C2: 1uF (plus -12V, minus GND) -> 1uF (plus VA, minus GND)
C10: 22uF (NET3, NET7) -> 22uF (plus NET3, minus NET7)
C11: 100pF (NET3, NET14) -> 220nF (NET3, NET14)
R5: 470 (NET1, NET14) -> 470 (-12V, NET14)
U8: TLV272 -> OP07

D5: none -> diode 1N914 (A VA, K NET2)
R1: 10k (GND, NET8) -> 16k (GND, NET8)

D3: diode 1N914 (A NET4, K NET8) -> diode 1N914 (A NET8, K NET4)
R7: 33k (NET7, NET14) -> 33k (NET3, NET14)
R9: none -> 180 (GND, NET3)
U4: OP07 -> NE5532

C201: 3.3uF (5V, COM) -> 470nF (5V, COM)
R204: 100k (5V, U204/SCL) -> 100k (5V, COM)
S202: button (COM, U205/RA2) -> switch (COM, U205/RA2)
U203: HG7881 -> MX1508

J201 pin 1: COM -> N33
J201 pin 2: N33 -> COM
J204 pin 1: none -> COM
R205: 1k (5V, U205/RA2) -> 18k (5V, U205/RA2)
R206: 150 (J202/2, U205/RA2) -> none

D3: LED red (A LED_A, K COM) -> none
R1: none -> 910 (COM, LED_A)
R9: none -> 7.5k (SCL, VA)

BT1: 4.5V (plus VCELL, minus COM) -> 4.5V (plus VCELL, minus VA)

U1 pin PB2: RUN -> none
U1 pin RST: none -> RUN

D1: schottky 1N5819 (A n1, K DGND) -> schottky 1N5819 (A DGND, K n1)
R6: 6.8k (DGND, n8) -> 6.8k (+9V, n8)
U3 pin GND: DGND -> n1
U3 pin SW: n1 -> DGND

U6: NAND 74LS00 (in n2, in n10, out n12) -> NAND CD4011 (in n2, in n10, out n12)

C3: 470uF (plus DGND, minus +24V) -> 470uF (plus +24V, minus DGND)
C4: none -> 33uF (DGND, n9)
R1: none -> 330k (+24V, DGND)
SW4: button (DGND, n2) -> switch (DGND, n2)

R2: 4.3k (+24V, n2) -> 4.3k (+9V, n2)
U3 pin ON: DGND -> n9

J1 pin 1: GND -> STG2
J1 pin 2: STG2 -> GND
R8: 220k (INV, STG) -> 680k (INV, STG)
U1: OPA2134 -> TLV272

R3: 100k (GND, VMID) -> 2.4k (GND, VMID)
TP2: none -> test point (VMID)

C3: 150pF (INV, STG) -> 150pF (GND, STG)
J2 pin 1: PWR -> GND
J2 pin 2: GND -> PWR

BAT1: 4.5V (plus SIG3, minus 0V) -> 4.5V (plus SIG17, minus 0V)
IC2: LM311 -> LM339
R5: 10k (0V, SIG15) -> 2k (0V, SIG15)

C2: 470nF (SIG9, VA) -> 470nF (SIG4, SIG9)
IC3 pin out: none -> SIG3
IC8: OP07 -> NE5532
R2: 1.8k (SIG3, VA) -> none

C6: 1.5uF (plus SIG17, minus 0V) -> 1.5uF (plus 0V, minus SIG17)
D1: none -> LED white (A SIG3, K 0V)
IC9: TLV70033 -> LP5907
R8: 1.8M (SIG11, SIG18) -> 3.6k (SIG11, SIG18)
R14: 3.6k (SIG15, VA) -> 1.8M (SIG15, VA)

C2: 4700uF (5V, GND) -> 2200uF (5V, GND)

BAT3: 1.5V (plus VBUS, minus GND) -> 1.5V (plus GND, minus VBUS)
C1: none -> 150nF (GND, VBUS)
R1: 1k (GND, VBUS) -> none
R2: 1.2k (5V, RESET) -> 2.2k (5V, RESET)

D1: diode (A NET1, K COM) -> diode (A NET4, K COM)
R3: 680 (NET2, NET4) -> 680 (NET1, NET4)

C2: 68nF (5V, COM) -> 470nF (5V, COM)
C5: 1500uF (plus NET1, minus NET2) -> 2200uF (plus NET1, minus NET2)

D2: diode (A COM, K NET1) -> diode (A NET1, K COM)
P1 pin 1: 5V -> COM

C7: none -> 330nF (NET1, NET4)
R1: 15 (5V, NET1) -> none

TASK GOAL
Using the material above, quote the first line and each line after it, stopping at and including the line that holds "U1 pin PB2: RUN -> none".

WRITTEN RESPONSE
C2: 1uF (plus -12V, minus GND) -> 1uF (plus VA, minus GND)
C10: 22uF (NET3, NET7) -> 22uF (plus NET3, minus NET7)
C11: 100pF (NET3, NET14) -> 220nF (NET3, NET14)
R5: 470 (NET1, NET14) -> 470 (-12V, NET14)
U8: TLV272 -> OP07

D5: none -> diode 1N914 (A VA, K NET2)
R1: 10k (GND, NET8) -> 16k (GND, NET8)

D3: diode 1N914 (A NET4, K NET8) -> diode 1N914 (A NET8, K NET4)
R7: 33k (NET7, NET14) -> 33k (NET3, NET14)
R9: none -> 180 (GND, NET3)
U4: OP07 -> NE5532

C201: 3.3uF (5V, COM) -> 470nF (5V, COM)
R204: 100k (5V, U204/SCL) -> 100k (5V, COM)
S202: button (COM, U205/RA2) -> switch (COM, U205/RA2)
U203: HG7881 -> MX1508

J201 pin 1: COM -> N33
J201 pin 2: N33 -> COM
J204 pin 1: none -> COM
R205: 1k (5V, U205/RA2) -> 18k (5V, U205/RA2)
R206: 150 (J202/2, U205/RA2) -> none

D3: LED red (A LED_A, K COM) -> none
R1: none -> 910 (COM, LED_A)
R9: none -> 7.5k (SCL, VA)

BT1: 4.5V (plus VCELL, minus COM) -> 4.5V (plus VCELL, minus VA)

U1 pin PB2: RUN -> none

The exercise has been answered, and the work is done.